§ Exercise
Wherever "TEMP" appears in a line of the listing, that line should be returned.

::::::

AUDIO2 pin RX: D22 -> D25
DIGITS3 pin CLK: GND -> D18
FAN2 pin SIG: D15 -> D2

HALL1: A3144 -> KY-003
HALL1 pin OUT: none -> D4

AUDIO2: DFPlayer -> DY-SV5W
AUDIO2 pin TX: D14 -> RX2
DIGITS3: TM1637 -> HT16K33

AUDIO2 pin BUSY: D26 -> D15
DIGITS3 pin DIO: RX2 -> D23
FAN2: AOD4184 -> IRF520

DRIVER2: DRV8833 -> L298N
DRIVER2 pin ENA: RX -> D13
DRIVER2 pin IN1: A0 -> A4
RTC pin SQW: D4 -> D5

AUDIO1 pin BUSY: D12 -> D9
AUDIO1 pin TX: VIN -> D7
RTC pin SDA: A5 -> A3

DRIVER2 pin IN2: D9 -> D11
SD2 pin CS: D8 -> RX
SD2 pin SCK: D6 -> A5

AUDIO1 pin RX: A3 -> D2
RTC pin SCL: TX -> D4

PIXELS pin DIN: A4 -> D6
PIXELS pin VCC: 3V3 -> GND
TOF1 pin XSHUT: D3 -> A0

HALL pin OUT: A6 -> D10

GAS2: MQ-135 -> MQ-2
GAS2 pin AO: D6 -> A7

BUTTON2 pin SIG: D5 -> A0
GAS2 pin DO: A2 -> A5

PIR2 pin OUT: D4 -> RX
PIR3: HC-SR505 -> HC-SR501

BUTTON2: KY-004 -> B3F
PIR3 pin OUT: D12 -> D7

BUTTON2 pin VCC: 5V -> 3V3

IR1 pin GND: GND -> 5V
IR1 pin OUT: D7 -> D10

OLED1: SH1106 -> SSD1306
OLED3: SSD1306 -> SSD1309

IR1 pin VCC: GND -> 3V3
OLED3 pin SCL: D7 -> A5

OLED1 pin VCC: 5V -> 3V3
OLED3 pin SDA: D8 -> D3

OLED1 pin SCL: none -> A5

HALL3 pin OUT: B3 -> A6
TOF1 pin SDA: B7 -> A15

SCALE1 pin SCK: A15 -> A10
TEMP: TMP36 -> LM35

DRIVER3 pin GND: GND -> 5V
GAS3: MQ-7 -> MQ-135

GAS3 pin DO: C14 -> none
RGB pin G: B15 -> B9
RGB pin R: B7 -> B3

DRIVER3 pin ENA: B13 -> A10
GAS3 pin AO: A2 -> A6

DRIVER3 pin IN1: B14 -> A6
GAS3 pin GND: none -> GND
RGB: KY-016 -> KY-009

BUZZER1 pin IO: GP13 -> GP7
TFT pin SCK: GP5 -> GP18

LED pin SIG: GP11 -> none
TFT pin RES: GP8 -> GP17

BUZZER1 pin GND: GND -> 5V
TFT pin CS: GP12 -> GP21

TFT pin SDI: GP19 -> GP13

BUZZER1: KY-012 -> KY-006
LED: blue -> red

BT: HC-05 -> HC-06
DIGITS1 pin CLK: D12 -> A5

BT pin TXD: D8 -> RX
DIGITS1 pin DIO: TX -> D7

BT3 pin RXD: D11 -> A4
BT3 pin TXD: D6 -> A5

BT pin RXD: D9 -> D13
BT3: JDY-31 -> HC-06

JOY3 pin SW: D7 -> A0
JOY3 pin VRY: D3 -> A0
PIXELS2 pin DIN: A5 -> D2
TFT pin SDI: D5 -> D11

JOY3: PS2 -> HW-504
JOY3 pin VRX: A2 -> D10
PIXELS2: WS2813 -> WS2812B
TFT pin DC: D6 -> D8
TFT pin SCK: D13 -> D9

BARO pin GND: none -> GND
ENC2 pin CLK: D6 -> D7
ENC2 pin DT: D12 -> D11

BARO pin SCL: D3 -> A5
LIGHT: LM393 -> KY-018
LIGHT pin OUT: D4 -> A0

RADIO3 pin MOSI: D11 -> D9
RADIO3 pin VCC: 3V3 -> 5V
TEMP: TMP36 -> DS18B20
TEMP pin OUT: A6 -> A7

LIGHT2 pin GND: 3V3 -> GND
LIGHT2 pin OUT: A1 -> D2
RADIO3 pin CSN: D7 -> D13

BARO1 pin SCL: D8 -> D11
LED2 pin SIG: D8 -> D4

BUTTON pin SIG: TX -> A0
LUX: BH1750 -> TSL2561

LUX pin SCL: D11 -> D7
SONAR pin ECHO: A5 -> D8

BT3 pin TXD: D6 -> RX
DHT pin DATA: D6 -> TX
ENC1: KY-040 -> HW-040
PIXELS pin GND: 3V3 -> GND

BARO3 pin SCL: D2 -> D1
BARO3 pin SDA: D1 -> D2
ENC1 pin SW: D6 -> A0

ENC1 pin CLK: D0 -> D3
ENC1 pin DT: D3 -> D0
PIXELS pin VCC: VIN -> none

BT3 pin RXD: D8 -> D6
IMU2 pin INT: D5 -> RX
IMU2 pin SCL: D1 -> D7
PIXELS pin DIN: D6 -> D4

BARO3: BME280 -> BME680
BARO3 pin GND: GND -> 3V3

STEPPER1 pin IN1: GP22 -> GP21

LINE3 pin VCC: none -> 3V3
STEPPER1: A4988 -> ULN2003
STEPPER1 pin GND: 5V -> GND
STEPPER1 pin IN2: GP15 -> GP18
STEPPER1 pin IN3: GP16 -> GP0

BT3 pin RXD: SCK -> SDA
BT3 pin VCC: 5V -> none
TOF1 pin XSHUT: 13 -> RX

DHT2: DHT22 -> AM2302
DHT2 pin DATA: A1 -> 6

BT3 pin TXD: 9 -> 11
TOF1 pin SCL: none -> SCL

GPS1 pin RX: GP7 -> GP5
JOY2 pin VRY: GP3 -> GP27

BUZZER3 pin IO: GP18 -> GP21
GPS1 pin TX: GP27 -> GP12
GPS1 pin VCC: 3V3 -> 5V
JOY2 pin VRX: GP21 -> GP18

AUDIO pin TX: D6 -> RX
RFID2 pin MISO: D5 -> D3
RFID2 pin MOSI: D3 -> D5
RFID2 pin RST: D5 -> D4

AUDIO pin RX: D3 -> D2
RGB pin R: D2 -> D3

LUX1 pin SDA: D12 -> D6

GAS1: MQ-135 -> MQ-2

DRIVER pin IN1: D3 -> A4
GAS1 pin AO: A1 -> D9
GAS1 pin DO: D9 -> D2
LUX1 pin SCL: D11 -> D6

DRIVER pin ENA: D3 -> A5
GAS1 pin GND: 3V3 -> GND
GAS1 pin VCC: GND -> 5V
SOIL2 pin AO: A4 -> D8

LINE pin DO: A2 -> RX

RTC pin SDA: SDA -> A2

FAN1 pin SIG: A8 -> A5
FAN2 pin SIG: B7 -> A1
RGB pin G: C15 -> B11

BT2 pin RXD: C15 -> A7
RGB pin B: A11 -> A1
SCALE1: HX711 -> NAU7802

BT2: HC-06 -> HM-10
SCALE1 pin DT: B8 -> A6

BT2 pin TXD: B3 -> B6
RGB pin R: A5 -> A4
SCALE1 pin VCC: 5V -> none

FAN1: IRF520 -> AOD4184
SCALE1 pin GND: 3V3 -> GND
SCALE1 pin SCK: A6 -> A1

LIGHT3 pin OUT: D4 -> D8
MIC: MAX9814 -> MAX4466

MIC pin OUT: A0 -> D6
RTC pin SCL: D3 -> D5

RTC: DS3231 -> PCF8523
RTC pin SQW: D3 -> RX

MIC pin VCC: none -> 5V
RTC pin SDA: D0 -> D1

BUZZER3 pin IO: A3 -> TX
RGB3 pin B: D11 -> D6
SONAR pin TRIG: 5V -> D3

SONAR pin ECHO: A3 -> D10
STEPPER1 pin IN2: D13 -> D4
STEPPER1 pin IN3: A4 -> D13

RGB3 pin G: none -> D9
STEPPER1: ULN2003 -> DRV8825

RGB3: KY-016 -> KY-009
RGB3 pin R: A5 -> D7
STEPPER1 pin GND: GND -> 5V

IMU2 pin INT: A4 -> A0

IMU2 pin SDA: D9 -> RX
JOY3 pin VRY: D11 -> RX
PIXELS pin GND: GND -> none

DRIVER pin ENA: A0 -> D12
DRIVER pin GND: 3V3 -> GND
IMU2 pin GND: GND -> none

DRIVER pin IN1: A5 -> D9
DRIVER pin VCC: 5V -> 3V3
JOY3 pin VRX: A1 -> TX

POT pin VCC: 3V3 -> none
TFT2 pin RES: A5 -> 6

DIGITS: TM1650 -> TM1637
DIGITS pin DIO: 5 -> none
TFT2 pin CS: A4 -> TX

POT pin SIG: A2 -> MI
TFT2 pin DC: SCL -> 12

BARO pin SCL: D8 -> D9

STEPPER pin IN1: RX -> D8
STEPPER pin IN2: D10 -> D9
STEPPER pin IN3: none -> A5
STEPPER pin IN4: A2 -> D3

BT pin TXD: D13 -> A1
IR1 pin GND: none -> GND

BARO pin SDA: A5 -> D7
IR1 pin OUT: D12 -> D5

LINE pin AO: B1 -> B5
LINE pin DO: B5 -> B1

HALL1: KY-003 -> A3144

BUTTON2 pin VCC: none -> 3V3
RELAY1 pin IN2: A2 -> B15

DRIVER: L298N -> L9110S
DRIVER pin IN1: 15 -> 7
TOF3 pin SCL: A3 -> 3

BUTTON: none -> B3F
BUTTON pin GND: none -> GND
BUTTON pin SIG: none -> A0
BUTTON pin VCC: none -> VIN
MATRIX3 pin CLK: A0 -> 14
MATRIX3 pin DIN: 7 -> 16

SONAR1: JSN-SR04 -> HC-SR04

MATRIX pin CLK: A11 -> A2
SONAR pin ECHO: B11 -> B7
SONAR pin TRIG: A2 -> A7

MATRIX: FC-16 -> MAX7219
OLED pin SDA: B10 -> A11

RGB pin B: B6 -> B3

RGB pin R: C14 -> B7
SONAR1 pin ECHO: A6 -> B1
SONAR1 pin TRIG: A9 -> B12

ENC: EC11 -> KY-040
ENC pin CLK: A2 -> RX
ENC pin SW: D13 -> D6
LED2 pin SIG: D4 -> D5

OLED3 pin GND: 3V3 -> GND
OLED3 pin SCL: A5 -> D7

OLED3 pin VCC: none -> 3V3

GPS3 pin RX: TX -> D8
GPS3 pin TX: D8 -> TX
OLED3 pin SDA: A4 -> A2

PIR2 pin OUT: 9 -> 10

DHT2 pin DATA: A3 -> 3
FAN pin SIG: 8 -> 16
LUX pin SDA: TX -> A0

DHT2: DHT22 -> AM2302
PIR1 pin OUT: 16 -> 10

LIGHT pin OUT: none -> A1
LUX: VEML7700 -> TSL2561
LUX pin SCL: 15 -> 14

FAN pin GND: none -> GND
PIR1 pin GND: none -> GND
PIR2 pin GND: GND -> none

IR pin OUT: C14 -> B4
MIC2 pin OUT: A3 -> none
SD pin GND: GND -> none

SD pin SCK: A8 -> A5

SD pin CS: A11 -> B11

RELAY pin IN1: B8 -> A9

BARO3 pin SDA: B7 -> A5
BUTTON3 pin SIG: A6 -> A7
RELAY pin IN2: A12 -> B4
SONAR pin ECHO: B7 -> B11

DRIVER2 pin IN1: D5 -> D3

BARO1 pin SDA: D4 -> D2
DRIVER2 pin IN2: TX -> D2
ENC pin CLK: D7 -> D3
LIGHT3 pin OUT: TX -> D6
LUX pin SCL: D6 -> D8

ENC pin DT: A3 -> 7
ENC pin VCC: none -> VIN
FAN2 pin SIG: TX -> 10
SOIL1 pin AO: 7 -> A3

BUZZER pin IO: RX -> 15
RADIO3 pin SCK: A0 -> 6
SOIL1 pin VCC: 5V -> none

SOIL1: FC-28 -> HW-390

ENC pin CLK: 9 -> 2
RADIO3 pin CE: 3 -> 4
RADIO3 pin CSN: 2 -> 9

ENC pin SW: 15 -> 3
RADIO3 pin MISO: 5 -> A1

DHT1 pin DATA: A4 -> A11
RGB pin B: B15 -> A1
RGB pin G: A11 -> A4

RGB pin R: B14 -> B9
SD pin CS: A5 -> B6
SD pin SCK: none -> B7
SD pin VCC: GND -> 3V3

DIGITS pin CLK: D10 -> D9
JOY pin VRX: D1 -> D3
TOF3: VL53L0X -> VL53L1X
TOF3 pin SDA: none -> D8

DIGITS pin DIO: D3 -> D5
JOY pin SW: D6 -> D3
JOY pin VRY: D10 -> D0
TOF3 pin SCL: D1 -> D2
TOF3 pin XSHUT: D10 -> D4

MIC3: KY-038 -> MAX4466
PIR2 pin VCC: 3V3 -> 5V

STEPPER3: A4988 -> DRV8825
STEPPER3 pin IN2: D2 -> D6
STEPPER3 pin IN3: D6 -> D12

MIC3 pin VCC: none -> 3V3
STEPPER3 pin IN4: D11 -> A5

::::::

§ Output of the exercise
TEMP: TMP36 -> LM35
TEMP: TMP36 -> DS18B20
TEMP pin OUT: A6 -> A7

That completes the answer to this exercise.